* Records:
[Start of Attachment]

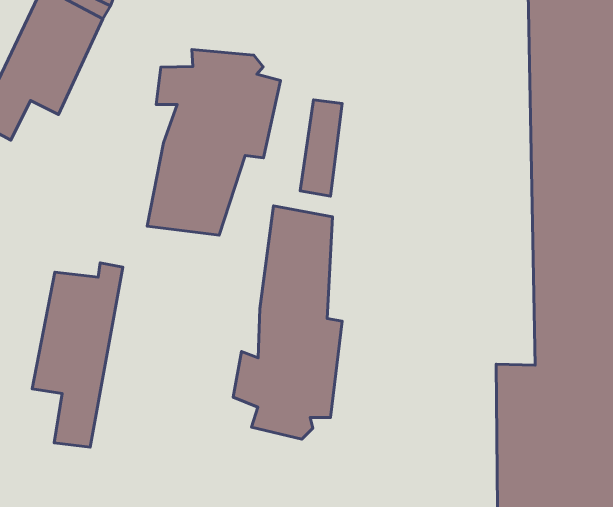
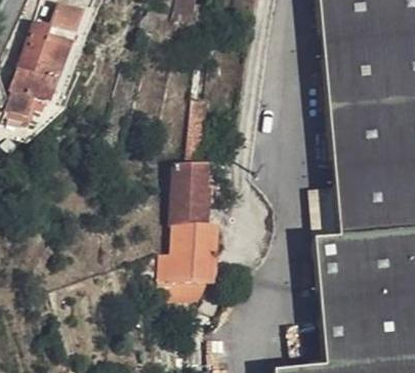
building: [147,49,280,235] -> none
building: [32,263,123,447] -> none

[End of Attachment]
[Start of Attachment]

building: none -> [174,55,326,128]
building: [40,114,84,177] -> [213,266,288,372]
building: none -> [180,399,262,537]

[End of Attachment]
[Start of Attachment]

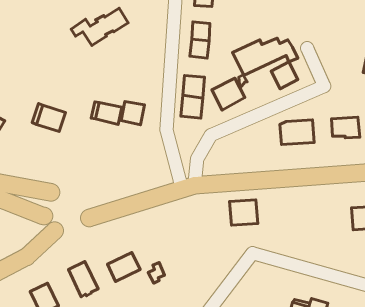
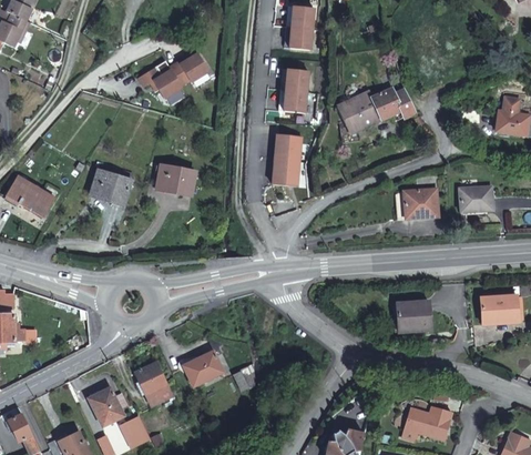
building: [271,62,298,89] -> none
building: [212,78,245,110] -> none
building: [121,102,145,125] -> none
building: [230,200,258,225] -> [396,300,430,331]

[End of Attachment]

* To do:
From the records above, copy only the lines starting with the line that holds "building: [147,49,280,235] -> none" and going on through the line that holds "building: [32,263,123,447] -> none", exactly as written.

* Response to this task:
building: [147,49,280,235] -> none
building: [32,263,123,447] -> none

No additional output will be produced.